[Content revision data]
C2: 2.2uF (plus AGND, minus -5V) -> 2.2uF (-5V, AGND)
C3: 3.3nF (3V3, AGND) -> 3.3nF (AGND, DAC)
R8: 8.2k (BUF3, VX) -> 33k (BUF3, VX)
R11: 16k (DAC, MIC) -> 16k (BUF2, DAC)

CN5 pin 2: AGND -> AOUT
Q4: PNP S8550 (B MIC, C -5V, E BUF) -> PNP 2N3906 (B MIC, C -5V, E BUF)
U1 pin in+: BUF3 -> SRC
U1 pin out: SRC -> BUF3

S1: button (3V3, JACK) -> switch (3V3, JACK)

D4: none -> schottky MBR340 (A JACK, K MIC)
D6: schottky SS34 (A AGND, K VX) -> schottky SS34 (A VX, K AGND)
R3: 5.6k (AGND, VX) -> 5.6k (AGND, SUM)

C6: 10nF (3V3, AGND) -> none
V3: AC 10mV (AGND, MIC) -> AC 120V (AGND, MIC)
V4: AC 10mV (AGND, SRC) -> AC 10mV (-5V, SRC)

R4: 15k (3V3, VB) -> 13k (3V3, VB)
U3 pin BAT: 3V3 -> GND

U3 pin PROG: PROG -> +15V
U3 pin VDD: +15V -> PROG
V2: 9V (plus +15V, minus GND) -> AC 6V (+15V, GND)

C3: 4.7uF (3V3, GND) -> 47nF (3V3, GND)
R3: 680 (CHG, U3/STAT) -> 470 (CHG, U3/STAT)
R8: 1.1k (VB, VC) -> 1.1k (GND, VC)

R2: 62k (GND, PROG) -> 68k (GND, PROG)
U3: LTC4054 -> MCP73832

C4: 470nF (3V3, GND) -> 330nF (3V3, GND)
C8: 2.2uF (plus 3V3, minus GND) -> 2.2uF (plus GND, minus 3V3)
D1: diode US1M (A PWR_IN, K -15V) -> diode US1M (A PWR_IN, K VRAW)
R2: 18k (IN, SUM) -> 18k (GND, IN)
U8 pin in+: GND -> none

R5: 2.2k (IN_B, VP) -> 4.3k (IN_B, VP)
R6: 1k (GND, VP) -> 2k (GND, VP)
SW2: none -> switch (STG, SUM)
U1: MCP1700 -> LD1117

- _Description of the task_:
Every line above from the line with "U1 pin out: SRC -> BUF3" to the line with "R2: 62k (GND, PROG) -> 68k (GND, PROG)", both included, must be reproduced exactly, and no other line may appear.

- _Your solution_:
U1 pin out: SRC -> BUF3

S1: button (3V3, JACK) -> switch (3V3, JACK)

D4: none -> schottky MBR340 (A JACK, K MIC)
D6: schottky SS34 (A AGND, K VX) -> schottky SS34 (A VX, K AGND)
R3: 5.6k (AGND, VX) -> 5.6k (AGND, SUM)

C6: 10nF (3V3, AGND) -> none
V3: AC 10mV (AGND, MIC) -> AC 120V (AGND, MIC)
V4: AC 10mV (AGND, SRC) -> AC 10mV (-5V, SRC)

R4: 15k (3V3, VB) -> 13k (3V3, VB)
U3 pin BAT: 3V3 -> GND

U3 pin PROG: PROG -> +15V
U3 pin VDD: +15V -> PROG
V2: 9V (plus +15V, minus GND) -> AC 6V (+15V, GND)

C3: 4.7uF (3V3, GND) -> 47nF (3V3, GND)
R3: 680 (CHG, U3/STAT) -> 470 (CHG, U3/STAT)
R8: 1.1k (VB, VC) -> 1.1k (GND, VC)

R2: 62k (GND, PROG) -> 68k (GND, PROG)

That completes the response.